- Work to complete: Select every line in the rows below that contains the word "Violin" and copy each of those lines in full.
>> START Input material
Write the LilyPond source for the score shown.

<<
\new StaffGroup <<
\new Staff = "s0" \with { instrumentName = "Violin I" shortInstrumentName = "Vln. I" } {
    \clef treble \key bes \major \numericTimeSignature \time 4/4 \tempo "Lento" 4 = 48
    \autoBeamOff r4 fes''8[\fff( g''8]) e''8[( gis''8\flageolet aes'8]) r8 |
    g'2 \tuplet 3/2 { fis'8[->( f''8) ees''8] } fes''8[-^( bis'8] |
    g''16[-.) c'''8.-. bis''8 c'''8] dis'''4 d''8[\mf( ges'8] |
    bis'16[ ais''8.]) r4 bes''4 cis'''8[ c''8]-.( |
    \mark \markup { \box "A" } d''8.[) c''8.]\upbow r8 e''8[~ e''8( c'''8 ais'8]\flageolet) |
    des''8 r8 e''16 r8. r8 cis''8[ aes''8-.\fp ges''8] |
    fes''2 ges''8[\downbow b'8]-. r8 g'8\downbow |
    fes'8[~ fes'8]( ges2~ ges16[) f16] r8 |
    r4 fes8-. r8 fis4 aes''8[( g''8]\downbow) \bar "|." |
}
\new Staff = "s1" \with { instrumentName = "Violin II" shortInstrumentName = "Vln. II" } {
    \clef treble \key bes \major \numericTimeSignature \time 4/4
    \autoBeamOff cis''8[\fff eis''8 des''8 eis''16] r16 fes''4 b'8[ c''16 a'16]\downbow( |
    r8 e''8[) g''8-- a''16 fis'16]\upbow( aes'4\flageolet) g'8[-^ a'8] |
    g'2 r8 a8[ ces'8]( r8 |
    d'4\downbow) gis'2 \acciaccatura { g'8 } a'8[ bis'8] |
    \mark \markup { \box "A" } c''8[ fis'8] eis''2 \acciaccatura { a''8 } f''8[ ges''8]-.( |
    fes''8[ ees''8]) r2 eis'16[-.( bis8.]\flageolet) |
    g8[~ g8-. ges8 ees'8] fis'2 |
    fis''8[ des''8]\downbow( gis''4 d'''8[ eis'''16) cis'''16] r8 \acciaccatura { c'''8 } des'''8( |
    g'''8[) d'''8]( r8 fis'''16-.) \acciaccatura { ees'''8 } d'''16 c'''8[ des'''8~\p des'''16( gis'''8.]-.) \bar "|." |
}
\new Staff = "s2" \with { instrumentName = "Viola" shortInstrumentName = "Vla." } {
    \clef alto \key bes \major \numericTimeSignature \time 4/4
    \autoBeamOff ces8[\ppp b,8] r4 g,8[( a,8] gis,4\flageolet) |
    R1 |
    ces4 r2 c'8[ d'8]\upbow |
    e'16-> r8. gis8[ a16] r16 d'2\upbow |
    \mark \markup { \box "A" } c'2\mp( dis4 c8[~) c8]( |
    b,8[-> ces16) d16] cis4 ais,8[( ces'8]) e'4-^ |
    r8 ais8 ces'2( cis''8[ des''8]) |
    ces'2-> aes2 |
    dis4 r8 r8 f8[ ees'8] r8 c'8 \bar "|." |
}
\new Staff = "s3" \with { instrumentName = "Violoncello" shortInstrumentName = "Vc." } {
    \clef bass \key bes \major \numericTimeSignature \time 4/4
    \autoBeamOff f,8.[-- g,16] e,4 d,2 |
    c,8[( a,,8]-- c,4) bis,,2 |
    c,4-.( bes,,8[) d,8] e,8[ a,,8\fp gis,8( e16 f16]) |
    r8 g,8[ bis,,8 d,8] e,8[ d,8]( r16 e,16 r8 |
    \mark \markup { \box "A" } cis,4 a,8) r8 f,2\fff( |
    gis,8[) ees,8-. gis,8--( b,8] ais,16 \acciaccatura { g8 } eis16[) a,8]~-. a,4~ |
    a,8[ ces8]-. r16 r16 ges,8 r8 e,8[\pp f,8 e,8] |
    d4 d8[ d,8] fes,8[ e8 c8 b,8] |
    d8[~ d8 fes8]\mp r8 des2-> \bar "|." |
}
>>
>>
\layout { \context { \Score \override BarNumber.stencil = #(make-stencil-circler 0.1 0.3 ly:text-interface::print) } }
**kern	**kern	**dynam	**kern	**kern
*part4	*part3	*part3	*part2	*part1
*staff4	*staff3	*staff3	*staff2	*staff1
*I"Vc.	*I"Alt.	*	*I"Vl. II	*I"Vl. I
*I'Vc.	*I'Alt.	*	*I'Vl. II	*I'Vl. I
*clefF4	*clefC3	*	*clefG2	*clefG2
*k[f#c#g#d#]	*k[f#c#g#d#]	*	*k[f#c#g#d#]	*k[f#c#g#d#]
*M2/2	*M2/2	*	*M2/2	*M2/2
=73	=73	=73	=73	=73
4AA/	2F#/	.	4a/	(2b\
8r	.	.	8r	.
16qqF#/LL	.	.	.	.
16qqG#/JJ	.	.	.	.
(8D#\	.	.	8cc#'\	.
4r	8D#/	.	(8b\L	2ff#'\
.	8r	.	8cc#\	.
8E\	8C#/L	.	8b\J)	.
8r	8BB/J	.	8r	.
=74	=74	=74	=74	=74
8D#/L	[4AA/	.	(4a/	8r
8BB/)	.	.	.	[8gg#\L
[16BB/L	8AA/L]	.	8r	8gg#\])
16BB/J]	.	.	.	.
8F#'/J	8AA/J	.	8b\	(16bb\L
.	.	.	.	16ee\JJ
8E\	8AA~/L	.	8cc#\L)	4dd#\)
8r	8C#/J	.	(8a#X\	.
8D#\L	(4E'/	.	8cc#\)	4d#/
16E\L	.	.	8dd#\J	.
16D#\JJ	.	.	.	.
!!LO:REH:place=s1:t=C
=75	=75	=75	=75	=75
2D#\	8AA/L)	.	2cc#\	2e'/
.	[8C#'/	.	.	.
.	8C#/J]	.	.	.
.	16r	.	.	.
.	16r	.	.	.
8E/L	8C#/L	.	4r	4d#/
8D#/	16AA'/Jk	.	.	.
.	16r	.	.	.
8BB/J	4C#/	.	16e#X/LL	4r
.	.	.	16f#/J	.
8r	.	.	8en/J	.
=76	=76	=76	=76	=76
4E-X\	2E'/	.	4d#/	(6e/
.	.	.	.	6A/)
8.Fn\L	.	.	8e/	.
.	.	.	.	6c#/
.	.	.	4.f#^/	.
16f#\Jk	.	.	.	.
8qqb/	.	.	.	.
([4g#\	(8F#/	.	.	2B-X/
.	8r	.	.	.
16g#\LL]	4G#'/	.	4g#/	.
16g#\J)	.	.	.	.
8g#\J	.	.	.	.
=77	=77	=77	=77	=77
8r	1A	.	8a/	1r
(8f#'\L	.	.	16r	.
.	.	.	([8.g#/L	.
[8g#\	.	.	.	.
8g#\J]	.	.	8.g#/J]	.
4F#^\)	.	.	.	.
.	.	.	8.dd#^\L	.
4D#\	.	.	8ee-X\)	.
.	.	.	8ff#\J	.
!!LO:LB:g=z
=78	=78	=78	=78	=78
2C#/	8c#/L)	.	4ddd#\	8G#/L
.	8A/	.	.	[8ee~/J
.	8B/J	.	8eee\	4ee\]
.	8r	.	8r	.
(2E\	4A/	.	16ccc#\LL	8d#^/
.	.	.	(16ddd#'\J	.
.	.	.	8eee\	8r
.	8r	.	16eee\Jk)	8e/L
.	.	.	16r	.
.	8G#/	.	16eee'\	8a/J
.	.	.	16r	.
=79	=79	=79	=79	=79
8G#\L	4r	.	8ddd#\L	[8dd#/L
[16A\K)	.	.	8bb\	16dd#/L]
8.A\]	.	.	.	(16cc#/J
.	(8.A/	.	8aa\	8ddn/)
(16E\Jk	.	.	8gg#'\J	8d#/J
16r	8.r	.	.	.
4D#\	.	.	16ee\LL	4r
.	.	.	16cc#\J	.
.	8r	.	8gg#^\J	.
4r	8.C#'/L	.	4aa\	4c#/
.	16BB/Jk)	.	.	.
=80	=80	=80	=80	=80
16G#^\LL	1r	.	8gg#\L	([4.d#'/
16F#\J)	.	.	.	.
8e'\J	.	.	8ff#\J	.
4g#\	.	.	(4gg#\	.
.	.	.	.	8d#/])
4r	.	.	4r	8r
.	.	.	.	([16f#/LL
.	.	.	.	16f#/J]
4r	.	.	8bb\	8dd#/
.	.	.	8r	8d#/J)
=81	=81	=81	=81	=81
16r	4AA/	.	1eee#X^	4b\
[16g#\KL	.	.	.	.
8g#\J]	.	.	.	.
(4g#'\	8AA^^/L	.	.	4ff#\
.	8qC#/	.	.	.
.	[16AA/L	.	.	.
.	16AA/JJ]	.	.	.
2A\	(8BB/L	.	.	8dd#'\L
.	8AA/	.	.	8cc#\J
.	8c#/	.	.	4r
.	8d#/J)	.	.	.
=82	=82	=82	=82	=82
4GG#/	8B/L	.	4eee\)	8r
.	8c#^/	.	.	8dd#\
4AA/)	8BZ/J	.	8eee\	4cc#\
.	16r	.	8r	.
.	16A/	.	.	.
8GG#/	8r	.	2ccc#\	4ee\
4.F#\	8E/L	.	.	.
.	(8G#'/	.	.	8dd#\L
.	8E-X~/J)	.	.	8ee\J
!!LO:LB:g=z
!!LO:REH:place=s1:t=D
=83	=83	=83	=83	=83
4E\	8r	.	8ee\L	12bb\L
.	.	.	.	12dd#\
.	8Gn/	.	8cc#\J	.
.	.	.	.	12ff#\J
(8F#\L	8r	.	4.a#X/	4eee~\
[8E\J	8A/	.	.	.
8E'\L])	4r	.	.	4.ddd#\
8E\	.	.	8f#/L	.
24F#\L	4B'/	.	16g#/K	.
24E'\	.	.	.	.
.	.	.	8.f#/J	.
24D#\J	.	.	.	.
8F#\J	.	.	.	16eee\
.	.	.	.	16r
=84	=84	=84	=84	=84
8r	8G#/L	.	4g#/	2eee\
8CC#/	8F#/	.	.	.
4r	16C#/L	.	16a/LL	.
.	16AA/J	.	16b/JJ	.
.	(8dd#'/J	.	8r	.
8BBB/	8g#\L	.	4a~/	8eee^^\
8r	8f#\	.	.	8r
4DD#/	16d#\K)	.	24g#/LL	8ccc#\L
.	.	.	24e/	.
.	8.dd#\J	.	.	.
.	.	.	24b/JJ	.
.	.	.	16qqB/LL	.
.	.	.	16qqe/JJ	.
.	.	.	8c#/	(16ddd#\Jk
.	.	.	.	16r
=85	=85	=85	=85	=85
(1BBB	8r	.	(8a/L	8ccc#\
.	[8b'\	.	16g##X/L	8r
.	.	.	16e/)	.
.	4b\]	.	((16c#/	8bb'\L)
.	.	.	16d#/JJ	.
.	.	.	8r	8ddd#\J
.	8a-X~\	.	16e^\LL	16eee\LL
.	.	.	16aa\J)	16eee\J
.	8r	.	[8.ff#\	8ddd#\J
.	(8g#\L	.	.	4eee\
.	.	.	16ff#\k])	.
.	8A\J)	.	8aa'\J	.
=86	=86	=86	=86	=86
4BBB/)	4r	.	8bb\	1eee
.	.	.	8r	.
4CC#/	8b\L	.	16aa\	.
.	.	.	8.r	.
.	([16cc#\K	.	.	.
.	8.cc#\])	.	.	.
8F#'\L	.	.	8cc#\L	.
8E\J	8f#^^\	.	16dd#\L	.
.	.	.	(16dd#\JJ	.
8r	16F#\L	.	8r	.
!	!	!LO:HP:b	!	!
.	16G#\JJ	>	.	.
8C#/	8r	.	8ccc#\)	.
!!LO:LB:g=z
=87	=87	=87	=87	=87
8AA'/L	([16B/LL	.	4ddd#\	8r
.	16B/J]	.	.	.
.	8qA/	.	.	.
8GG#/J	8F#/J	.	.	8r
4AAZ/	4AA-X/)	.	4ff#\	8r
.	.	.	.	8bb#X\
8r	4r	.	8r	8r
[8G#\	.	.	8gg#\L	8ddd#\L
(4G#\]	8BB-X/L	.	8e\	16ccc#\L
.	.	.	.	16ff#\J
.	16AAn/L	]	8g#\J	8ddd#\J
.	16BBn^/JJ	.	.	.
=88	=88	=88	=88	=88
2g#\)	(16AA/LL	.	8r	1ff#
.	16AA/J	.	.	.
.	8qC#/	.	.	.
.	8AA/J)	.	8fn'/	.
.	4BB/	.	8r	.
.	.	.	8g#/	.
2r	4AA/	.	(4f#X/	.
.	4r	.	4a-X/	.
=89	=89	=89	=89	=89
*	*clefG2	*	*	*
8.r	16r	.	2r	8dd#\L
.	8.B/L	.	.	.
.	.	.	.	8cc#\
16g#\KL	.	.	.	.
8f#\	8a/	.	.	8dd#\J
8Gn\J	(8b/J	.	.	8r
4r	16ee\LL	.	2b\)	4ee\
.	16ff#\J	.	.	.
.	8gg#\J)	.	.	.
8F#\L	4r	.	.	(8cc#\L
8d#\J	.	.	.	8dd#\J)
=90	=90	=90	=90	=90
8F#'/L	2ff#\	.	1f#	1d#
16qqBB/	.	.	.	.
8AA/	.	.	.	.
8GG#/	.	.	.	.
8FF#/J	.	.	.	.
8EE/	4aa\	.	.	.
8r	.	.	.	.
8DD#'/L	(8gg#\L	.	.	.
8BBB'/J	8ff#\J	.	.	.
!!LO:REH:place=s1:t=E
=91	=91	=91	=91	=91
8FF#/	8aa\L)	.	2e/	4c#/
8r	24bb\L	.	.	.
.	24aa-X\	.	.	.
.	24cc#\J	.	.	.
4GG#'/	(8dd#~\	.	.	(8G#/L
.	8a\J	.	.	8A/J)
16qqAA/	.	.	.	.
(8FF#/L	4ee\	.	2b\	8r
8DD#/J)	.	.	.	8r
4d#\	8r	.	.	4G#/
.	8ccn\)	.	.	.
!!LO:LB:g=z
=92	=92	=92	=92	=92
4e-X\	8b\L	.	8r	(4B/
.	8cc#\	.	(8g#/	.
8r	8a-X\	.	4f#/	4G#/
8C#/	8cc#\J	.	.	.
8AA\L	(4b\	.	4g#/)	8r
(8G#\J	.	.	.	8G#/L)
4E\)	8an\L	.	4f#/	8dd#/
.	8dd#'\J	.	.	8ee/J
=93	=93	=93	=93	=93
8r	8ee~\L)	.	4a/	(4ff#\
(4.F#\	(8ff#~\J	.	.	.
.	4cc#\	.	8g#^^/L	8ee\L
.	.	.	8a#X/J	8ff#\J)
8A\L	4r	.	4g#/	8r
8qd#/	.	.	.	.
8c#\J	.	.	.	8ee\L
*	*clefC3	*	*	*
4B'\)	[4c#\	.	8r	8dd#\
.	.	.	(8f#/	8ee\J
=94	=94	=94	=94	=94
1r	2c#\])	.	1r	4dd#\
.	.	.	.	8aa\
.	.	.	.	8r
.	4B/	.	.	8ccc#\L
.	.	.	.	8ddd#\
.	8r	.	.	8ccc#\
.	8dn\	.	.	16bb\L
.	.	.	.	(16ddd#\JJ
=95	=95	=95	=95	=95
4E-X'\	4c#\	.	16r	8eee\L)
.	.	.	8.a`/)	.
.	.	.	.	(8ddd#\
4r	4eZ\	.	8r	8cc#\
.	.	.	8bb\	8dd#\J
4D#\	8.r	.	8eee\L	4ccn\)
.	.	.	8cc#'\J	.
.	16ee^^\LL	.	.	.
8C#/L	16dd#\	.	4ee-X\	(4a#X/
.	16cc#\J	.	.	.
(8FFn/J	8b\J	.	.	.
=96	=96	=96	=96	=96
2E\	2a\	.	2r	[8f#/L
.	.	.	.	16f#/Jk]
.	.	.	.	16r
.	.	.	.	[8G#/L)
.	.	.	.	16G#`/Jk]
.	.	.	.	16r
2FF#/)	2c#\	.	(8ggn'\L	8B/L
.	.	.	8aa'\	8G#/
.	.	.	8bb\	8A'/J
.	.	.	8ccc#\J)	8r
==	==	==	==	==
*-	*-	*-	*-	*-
>> END Input material
- Output below:
\new Staff = "s0" \with { instrumentName = "Violin I" shortInstrumentName = "Vln. I" } {
\new Staff = "s1" \with { instrumentName = "Violin II" shortInstrumentName = "Vln. II" } {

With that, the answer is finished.